* [Work request] Using the entries below, give the count of lines that hold "change". Say nothing besides the number.

* [Record excerpts]
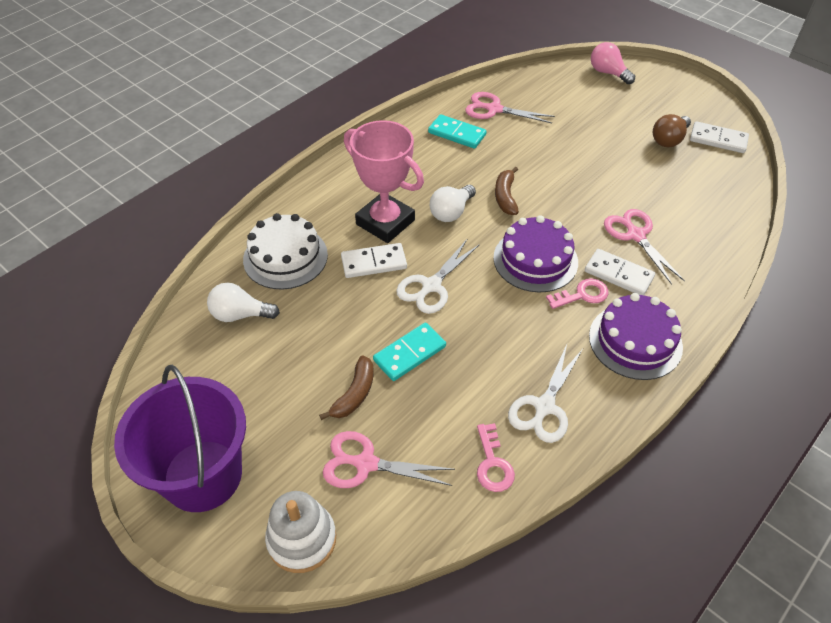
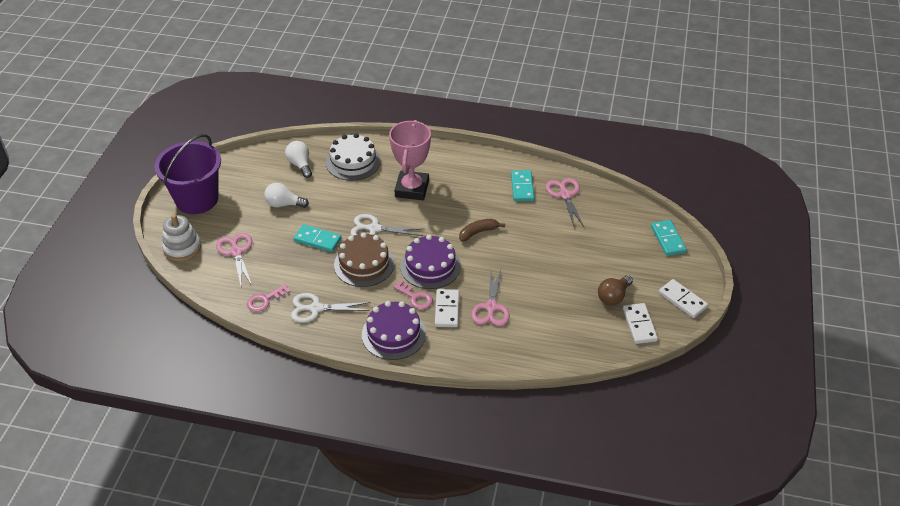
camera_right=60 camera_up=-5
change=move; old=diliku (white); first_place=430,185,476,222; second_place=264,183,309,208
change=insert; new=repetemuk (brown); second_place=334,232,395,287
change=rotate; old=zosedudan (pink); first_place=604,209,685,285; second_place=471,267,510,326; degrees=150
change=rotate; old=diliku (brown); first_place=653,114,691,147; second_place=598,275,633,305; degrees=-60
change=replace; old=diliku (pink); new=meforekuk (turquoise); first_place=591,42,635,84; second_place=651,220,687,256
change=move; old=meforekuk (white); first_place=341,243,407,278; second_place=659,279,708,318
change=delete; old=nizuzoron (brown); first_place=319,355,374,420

* [Answer section] 7